*Task requirements:* Exactly the lines from the one containing "TFT pin DC: GP28 -> GP7" through the end of the data below are to be reproduced, and nothing besides them.

**** Source information ****

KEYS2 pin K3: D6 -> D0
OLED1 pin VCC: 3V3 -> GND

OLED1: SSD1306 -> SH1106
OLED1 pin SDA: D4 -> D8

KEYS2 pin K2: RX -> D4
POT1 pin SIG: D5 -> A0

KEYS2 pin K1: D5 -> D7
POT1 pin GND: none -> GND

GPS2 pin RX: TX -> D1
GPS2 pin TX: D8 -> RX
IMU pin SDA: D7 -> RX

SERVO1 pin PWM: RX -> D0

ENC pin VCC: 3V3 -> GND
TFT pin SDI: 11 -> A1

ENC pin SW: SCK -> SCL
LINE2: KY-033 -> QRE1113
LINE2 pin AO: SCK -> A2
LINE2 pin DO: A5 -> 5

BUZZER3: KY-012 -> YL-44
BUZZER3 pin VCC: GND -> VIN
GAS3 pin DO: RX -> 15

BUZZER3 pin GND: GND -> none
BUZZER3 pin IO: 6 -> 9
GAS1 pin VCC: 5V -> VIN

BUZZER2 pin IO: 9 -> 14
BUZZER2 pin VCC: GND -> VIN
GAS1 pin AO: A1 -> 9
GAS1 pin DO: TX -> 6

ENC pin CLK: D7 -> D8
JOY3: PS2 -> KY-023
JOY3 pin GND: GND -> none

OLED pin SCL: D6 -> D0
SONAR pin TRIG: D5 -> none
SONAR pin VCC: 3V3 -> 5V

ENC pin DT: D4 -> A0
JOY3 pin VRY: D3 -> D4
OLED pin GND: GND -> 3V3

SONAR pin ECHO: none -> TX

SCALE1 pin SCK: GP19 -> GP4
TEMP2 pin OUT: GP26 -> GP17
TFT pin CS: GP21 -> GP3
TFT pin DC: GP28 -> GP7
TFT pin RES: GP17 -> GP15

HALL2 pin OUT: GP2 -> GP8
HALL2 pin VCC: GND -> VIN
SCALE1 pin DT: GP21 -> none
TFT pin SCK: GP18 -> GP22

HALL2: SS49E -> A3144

****

*Your response:*
TFT pin DC: GP28 -> GP7
TFT pin RES: GP17 -> GP15

HALL2 pin OUT: GP2 -> GP8
HALL2 pin VCC: GND -> VIN
SCALE1 pin DT: GP21 -> none
TFT pin SCK: GP18 -> GP22

HALL2: SS49E -> A3144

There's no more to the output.